[[ Materials provided, beginning ]]

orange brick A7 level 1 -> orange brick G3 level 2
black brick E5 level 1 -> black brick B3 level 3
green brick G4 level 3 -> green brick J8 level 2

[[ Materials provided, end ]]
[[ Materials provided, beginning ]]

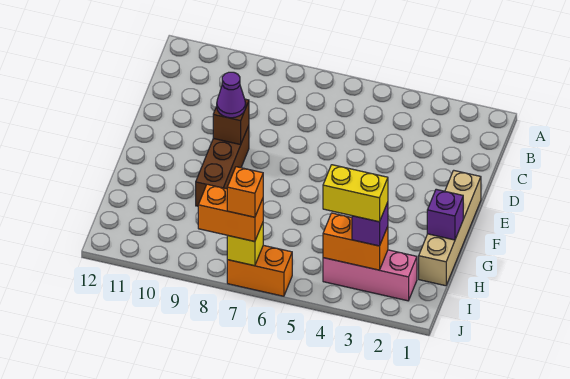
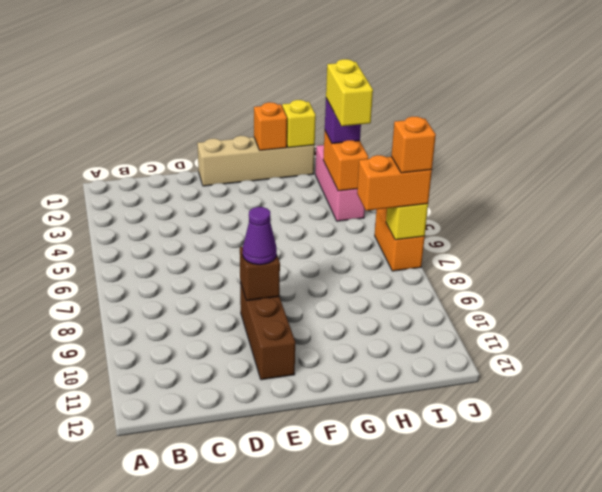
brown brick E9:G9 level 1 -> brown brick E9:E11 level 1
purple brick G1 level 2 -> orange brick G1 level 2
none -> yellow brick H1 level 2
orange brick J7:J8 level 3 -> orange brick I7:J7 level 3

[[ Materials provided, end ]]
[[ Materials provided, beginning ]]

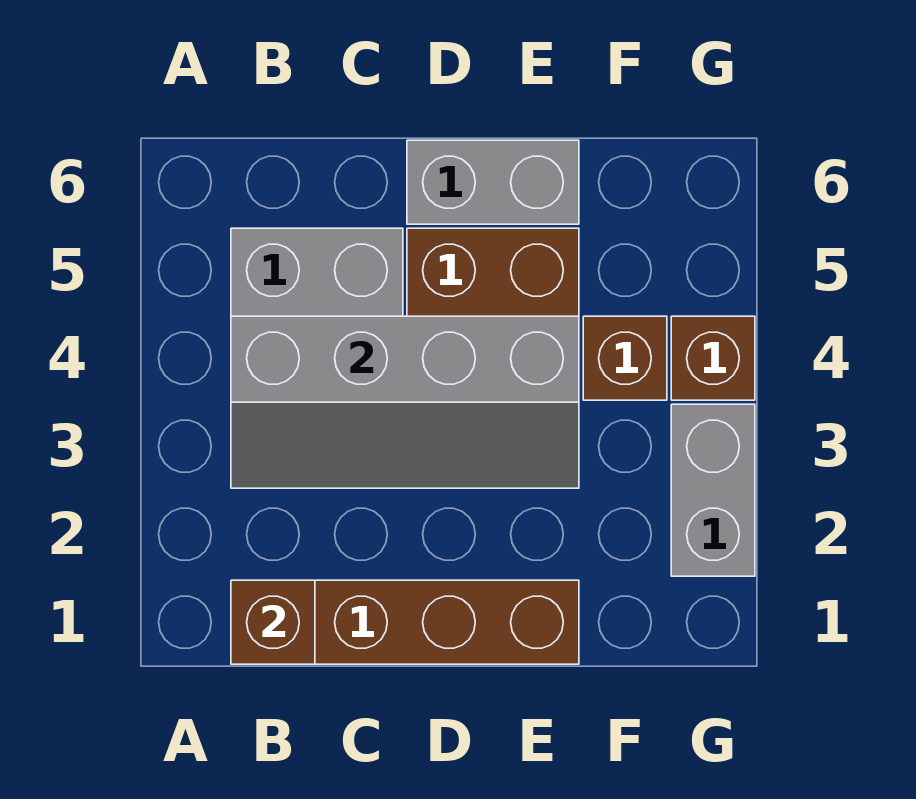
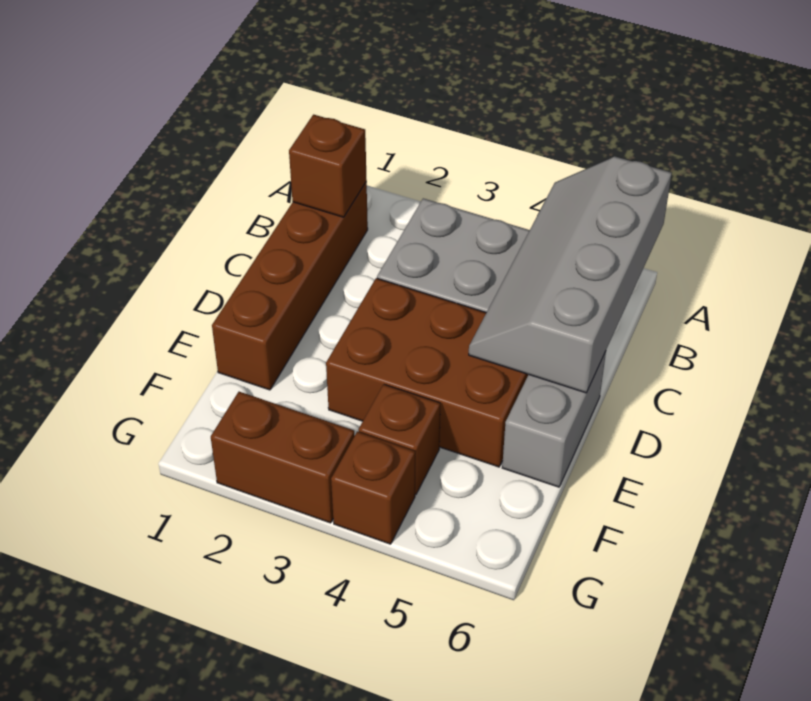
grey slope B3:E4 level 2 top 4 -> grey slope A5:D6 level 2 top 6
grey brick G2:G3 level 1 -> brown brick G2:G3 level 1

[[ Materials provided, end ]]

Work item: What is asked for is an exact copy of the lines above from the one containing "grey slope B3:E4" through the one containing "grey brick G2:G3", and only those.

Reply:
grey slope B3:E4 level 2 top 4 -> grey slope A5:D6 level 2 top 6
grey brick G2:G3 level 1 -> brown brick G2:G3 level 1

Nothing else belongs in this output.